Can you print the data exactly and leave out each image?

══════════════════════════════

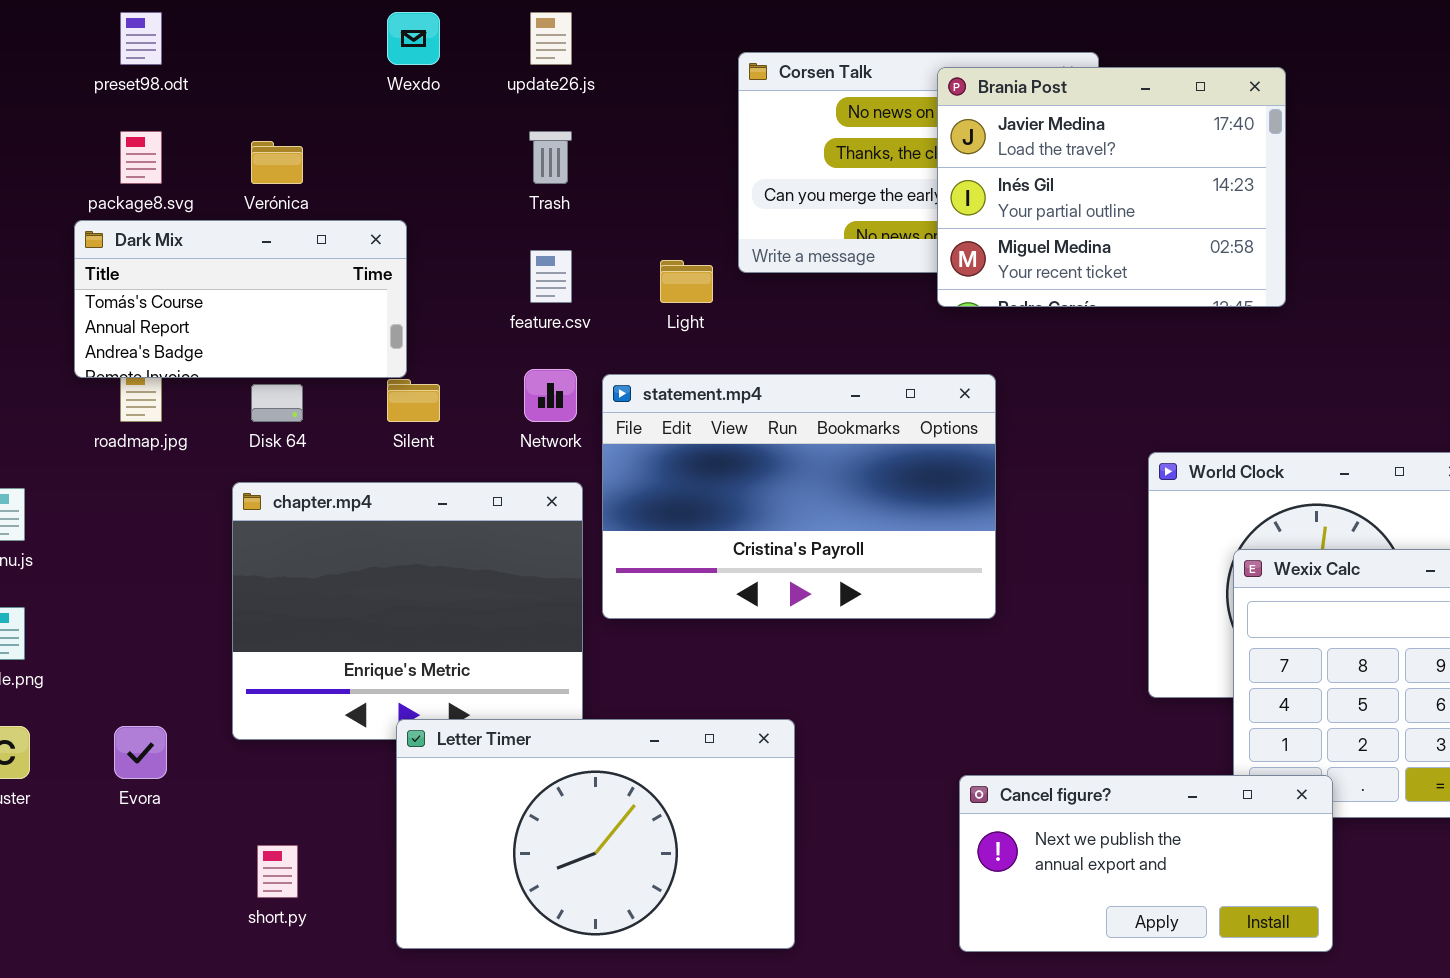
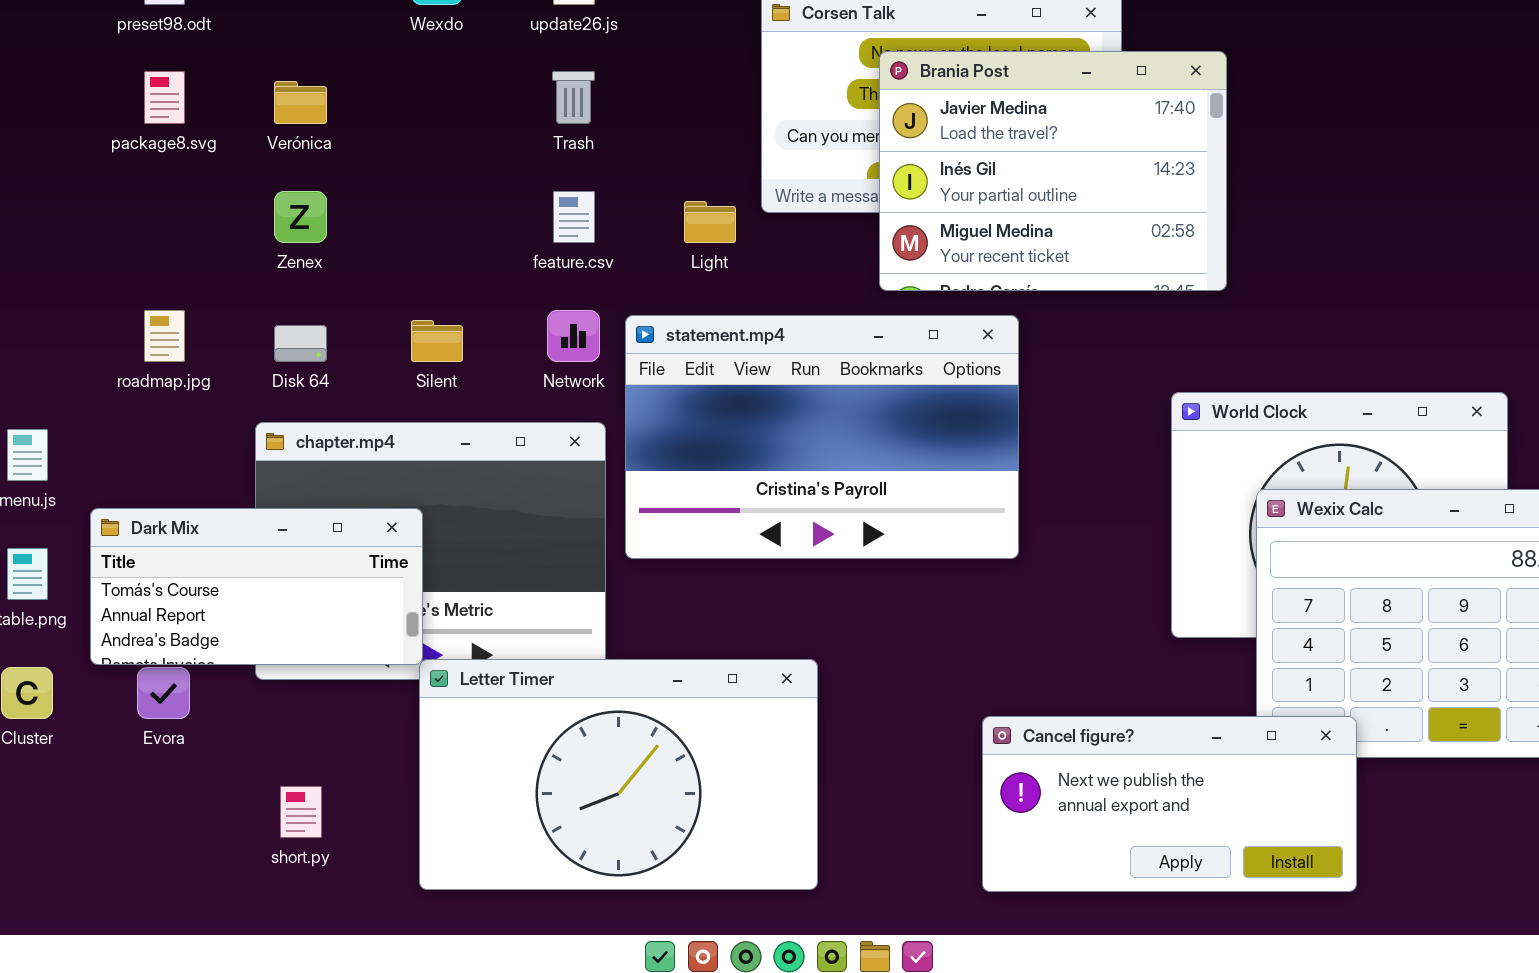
Brania Post: [937,67,1286,307] -> [879,51,1227,291], moved
Dark Mix: [74,220,407,378] -> [90,508,423,665], moved

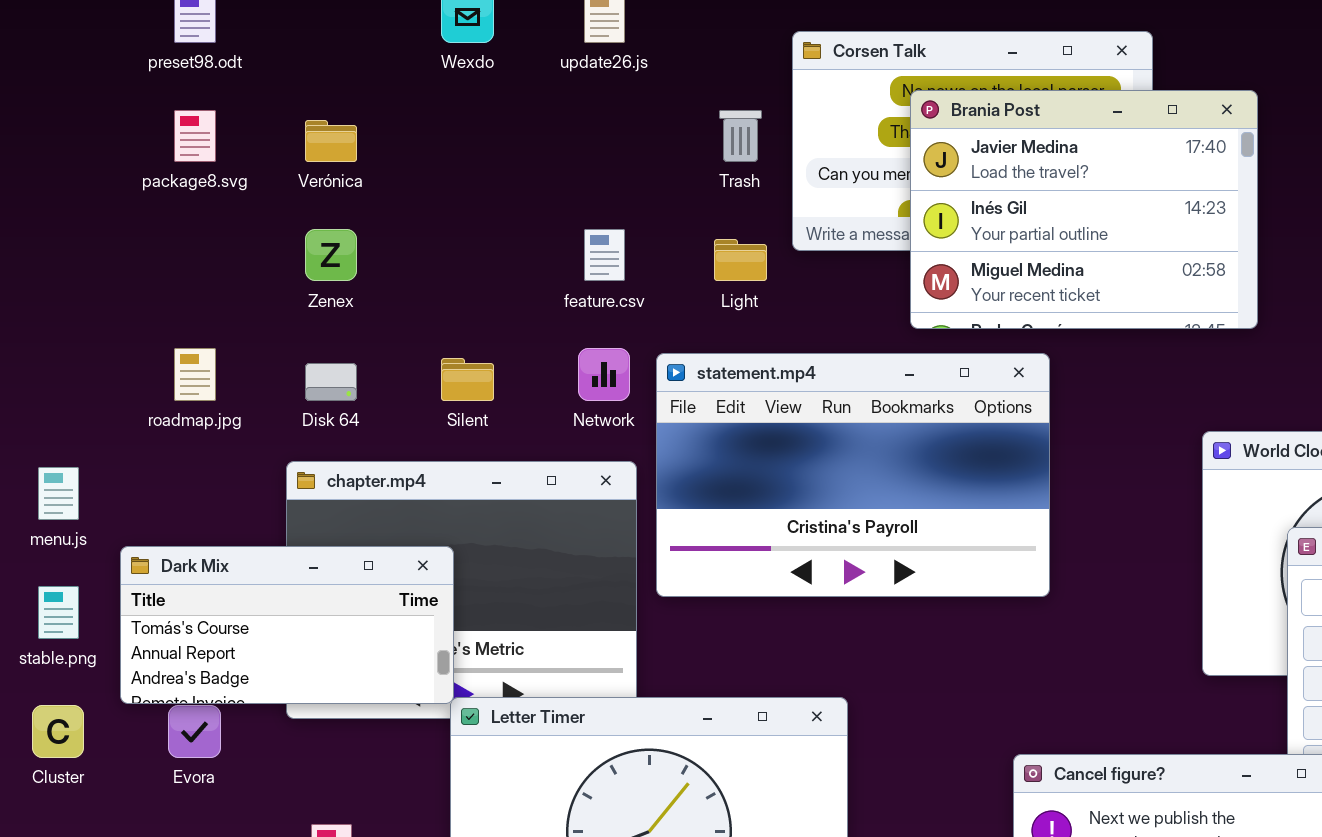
Trash: [552,71,595,124] -> [719,110,762,162], moved

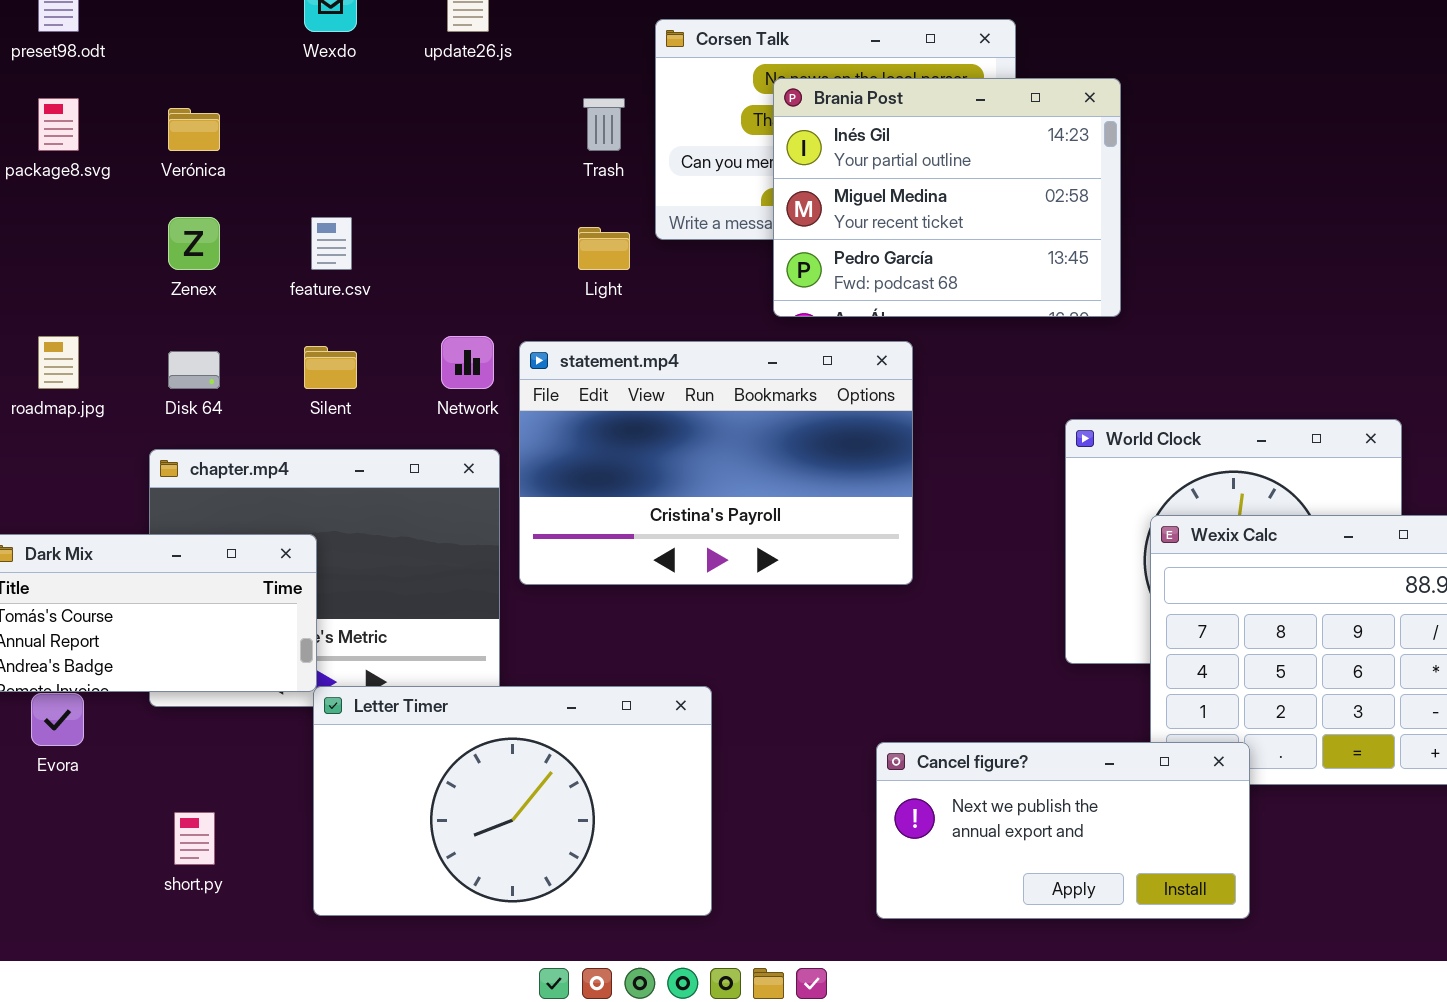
Brania Post: [910,90,1258,329] -> [773,78,1121,317], scrolled down 1 row
feature.csv: [584,229,625,281] -> [311,217,352,270], moved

══════════════════════════════

§ **WRITTEN RESPONSE**:
Brania Post: [937,67,1286,307] -> [879,51,1227,291], moved
Dark Mix: [74,220,407,378] -> [90,508,423,665], moved

Trash: [552,71,595,124] -> [719,110,762,162], moved

Brania Post: [910,90,1258,329] -> [773,78,1121,317], scrolled down 1 row
feature.csv: [584,229,625,281] -> [311,217,352,270], moved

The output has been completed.